| Instructions for the task |
Word for word, repeat all the entries below, but without the pictures.

| Task data |
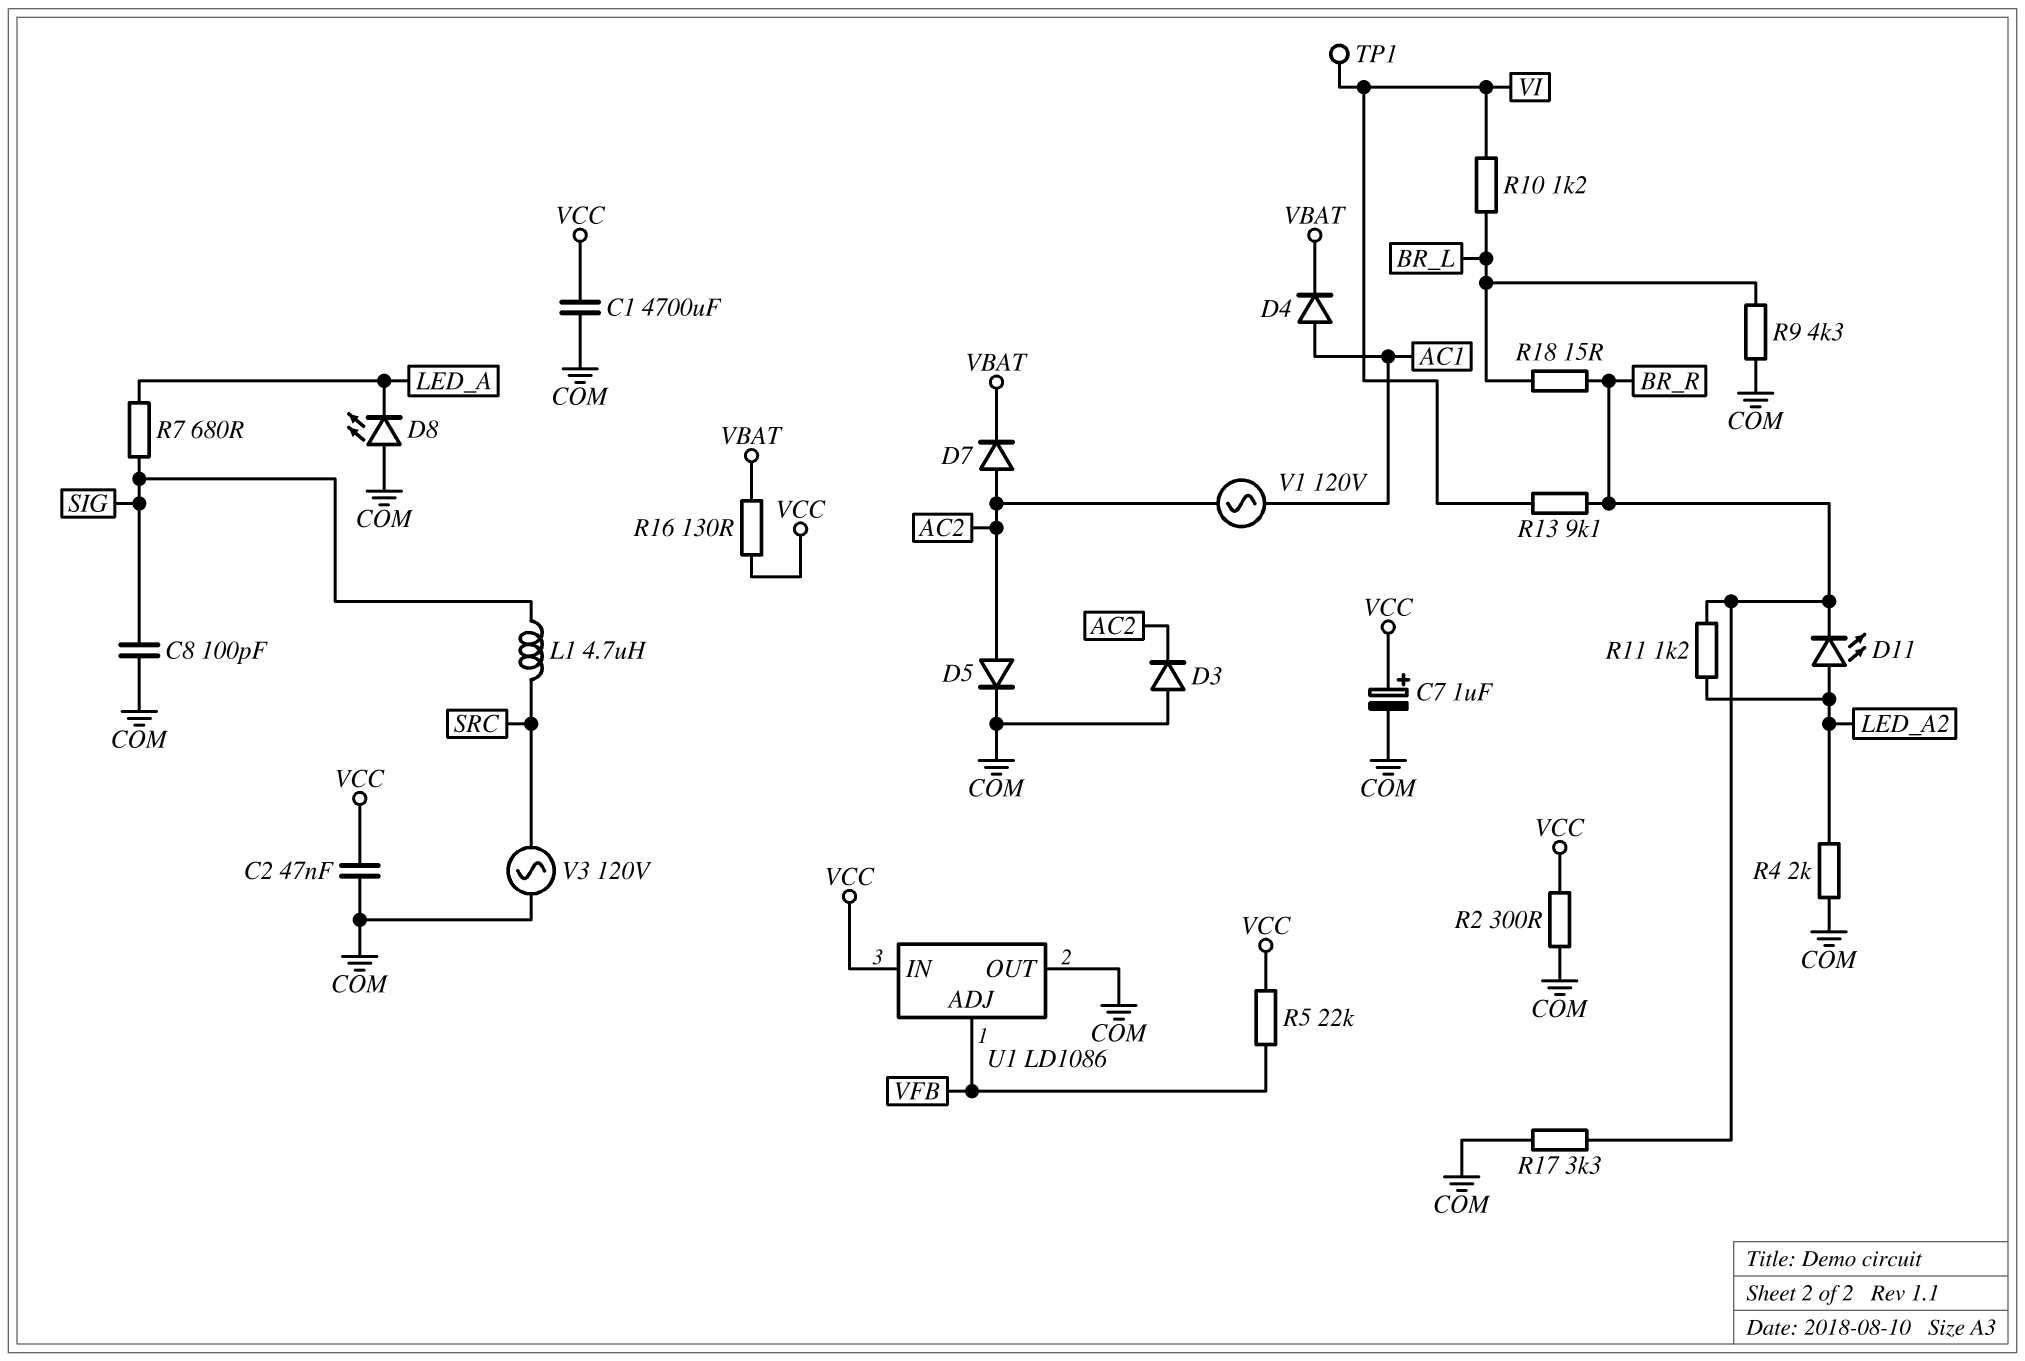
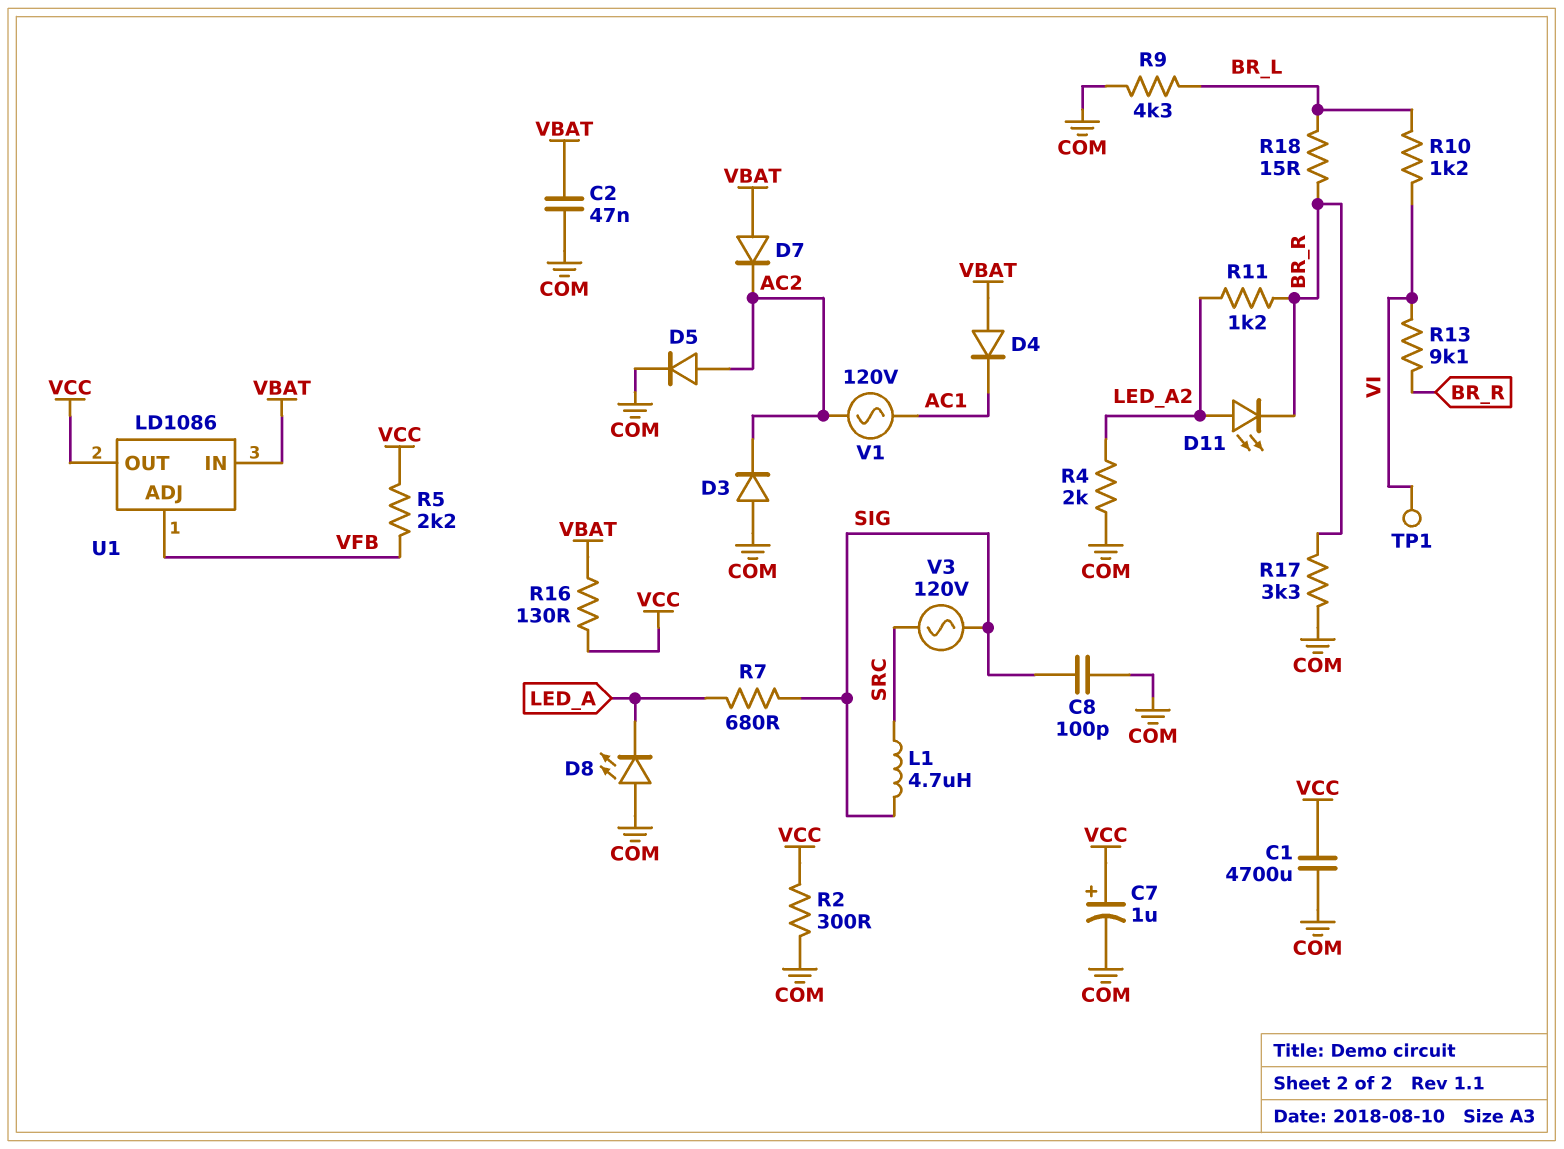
C2: 47nF (COM, VCC) -> 47nF (COM, VBAT)
D4: diode (A AC1, K VBAT) -> diode (A VBAT, K AC1)
D7: diode (A AC2, K VBAT) -> diode (A VBAT, K AC2)
R5: 22k (VCC, VFB) -> 2.2k (VCC, VFB)
U1 pin IN: VCC -> VBAT
U1 pin OUT: COM -> VCC
V3: AC 120V (COM, SRC) -> AC 120V (SIG, SRC)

| Output for this exercise |
C2: 47nF (COM, VCC) -> 47nF (COM, VBAT)
D4: diode (A AC1, K VBAT) -> diode (A VBAT, K AC1)
D7: diode (A AC2, K VBAT) -> diode (A VBAT, K AC2)
R5: 22k (VCC, VFB) -> 2.2k (VCC, VFB)
U1 pin IN: VCC -> VBAT
U1 pin OUT: COM -> VCC
V3: AC 120V (COM, SRC) -> AC 120V (SIG, SRC)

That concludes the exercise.